**Dataset records**
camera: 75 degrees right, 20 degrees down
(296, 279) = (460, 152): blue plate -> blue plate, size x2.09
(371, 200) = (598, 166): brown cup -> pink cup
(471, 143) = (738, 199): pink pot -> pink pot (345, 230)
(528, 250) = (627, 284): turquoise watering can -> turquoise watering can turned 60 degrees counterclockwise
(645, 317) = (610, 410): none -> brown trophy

**Job item**
If a line in the material contains the word "brown", copy that line.

**Answer to the exercise**
(371, 200) = (598, 166): brown cup -> pink cup
(645, 317) = (610, 410): none -> brown trophy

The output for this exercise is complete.